◆ Data listing ◆
-- Opening Marker --

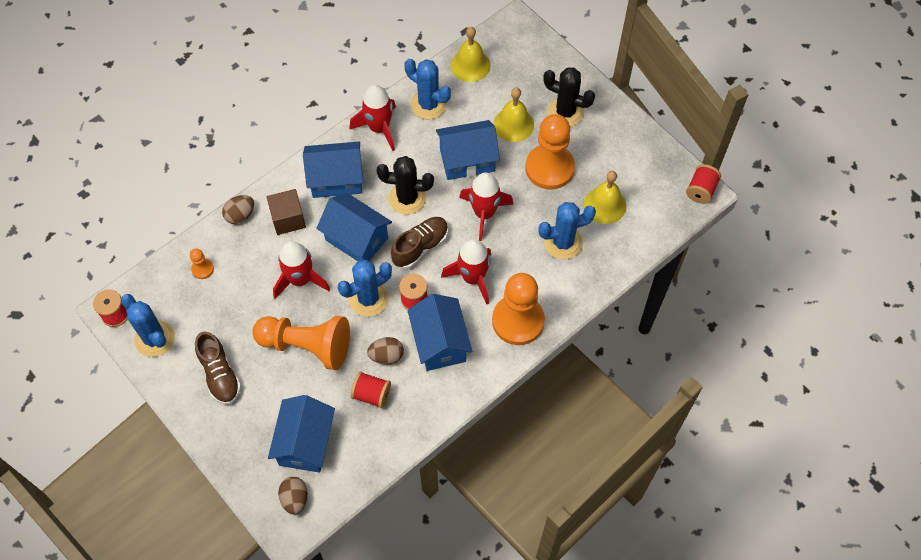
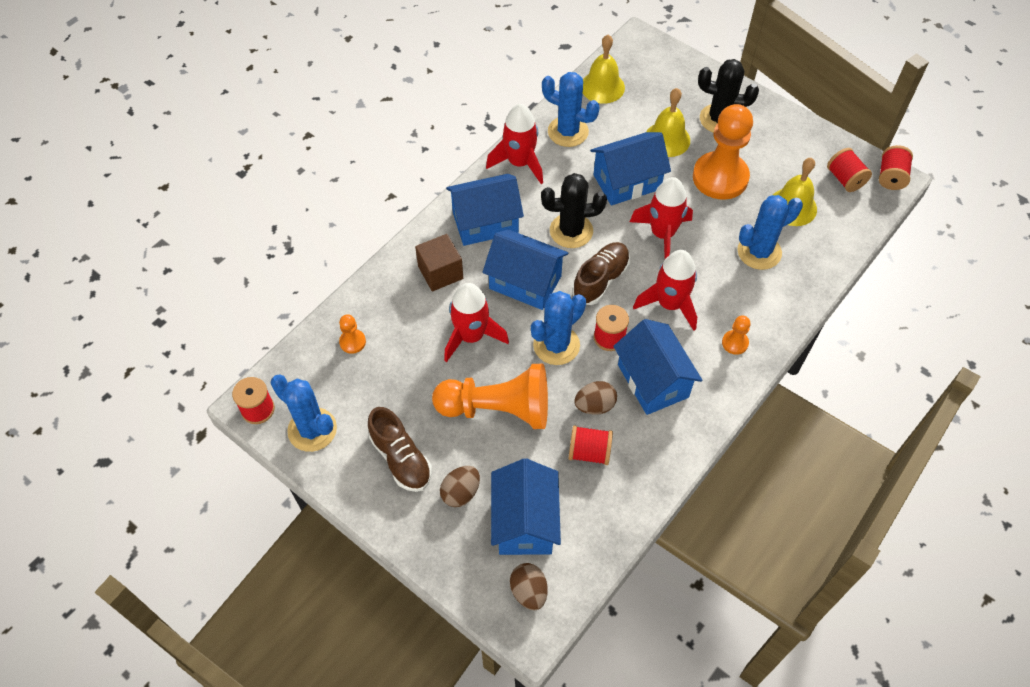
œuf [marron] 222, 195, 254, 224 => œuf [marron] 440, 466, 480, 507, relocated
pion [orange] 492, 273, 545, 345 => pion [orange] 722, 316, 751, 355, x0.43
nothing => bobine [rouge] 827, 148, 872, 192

-- Closing Marker --
-- Opening Marker --

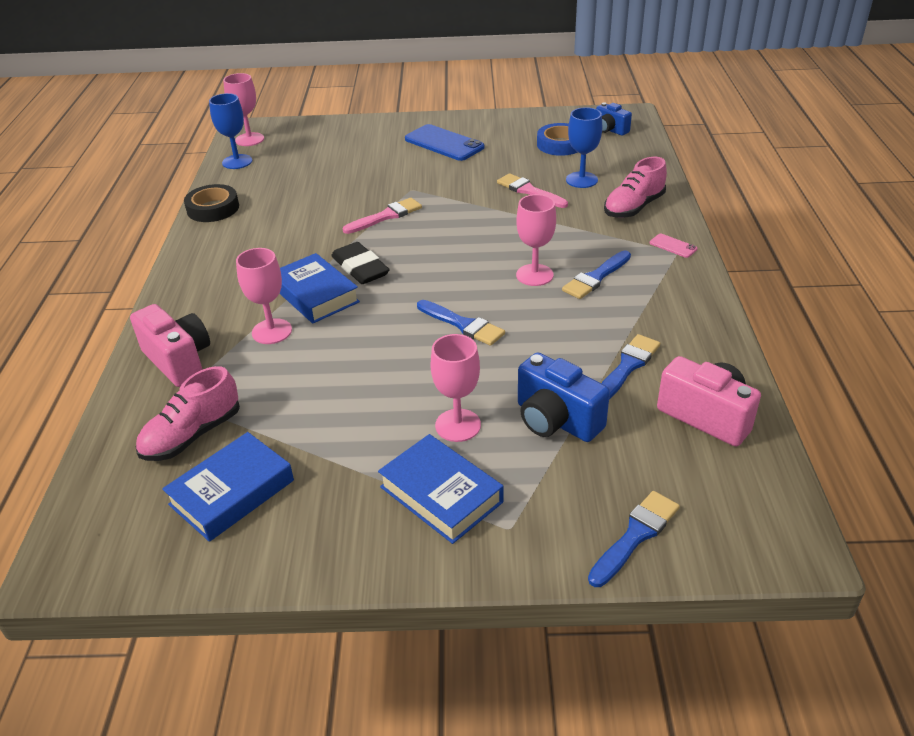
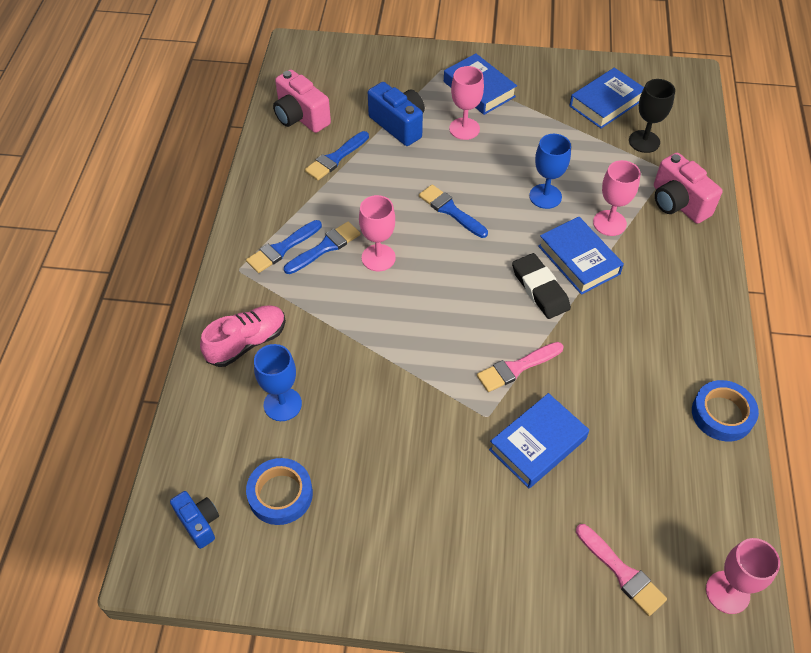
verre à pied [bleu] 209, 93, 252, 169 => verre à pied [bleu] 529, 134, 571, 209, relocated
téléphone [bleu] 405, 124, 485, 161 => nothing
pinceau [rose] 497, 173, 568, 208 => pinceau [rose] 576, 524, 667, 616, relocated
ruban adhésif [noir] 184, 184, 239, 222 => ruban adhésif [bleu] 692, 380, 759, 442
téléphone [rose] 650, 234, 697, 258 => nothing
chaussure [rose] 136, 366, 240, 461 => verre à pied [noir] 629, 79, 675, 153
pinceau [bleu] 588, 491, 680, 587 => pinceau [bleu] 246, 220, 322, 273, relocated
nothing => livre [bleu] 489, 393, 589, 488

-- Closing Marker --

◆ Instructions for the task ◆
Copy every line above in which the string "verre" shows up.

◆ Worked solution ◆
verre à pied [bleu] 209, 93, 252, 169 => verre à pied [bleu] 529, 134, 571, 209, relocated
chaussure [rose] 136, 366, 240, 461 => verre à pied [noir] 629, 79, 675, 153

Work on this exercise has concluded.